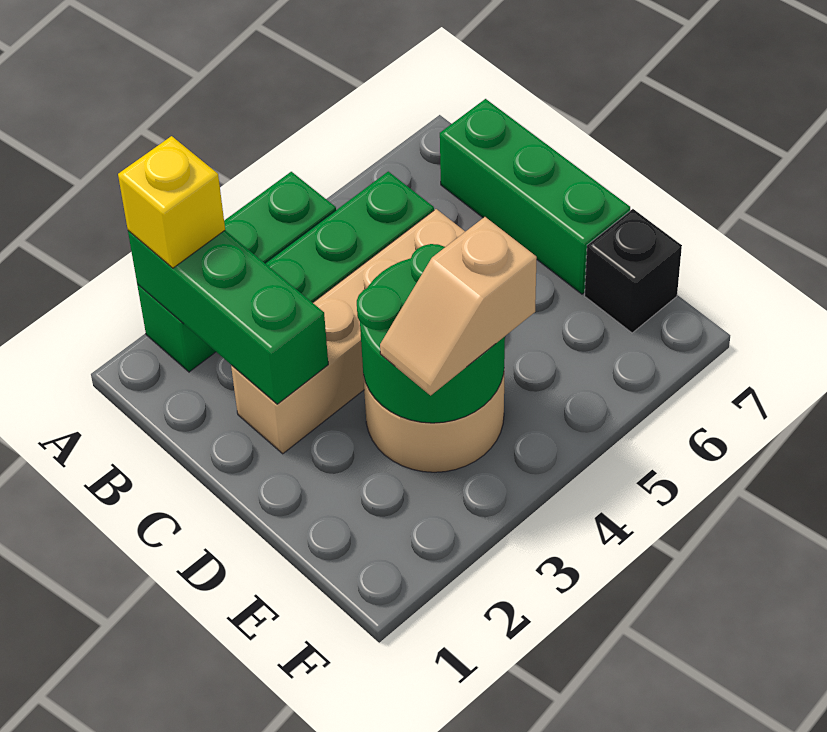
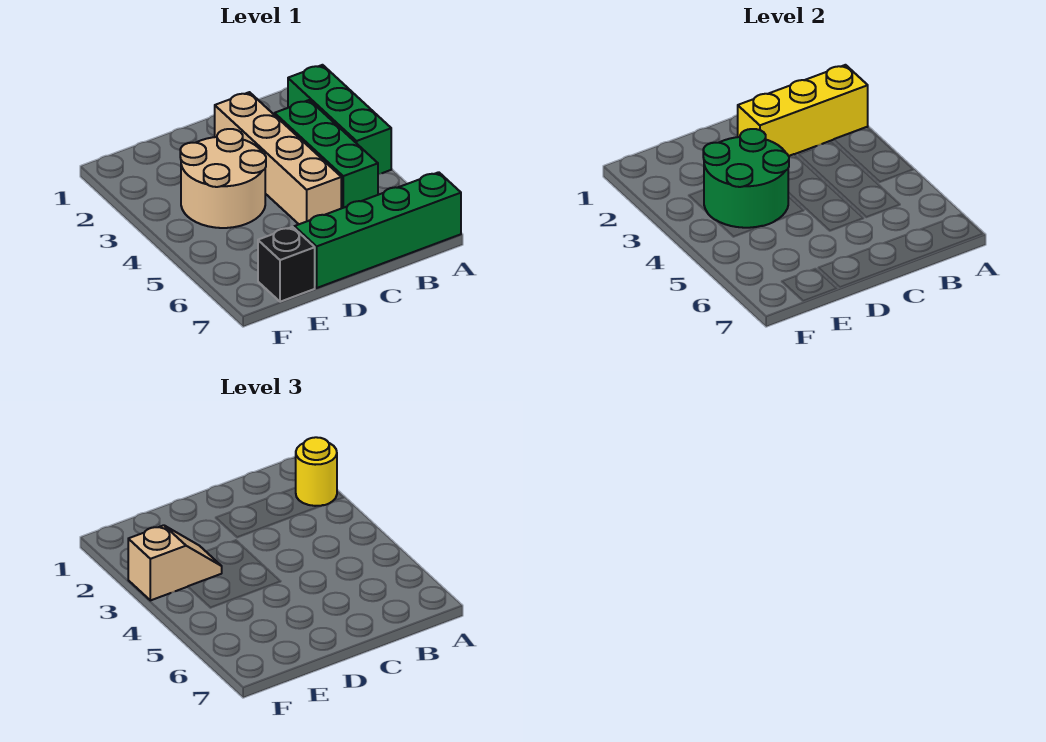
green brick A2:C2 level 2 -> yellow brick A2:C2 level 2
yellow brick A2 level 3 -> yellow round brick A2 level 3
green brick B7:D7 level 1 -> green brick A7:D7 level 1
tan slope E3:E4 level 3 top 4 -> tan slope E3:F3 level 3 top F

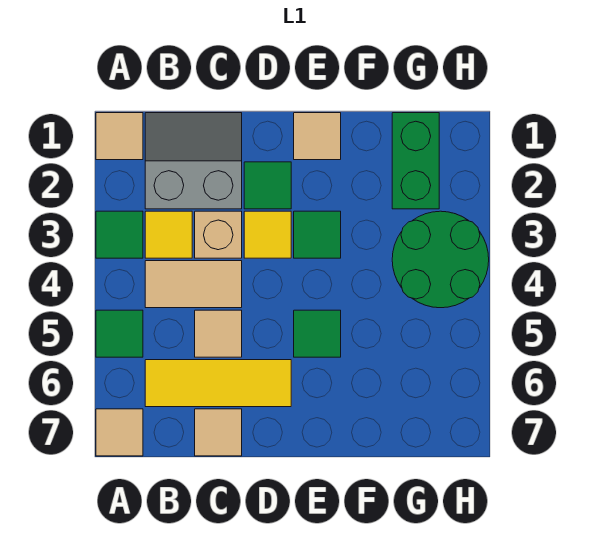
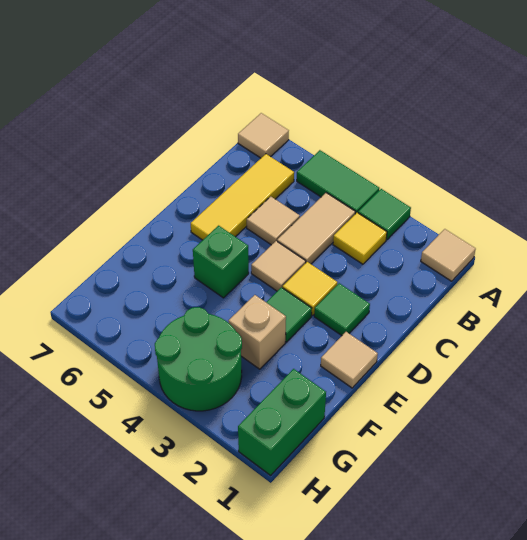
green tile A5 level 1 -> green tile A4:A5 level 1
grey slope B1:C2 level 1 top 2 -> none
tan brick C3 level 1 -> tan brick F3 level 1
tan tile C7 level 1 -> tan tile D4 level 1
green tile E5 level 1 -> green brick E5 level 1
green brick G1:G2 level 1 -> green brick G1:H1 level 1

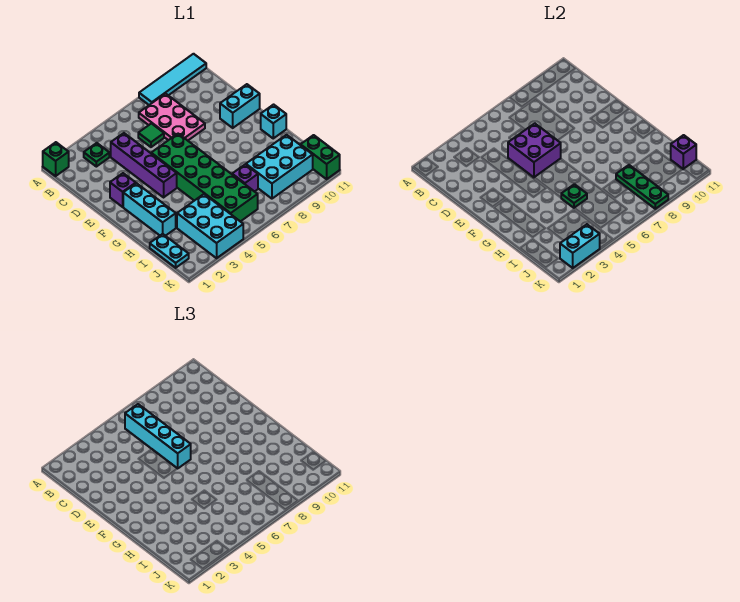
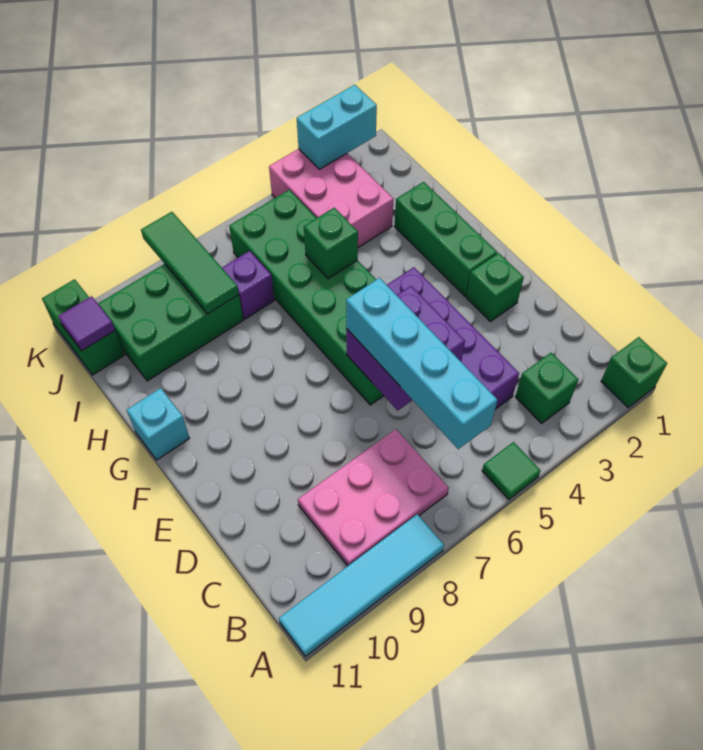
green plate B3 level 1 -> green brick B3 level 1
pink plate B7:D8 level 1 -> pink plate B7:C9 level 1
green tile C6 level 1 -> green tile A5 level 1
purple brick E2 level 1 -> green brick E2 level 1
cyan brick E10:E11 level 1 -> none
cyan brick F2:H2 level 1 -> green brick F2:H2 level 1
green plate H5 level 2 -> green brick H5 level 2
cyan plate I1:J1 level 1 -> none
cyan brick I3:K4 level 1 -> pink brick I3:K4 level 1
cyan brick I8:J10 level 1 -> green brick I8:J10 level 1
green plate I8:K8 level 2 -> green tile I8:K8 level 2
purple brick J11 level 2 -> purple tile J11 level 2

What is needed:
All lines above that include the word "slope" must be copied into the answer.

Your solution:
tan slope E3:E4 level 3 top 4 -> tan slope E3:F3 level 3 top F
grey slope B1:C2 level 1 top 2 -> none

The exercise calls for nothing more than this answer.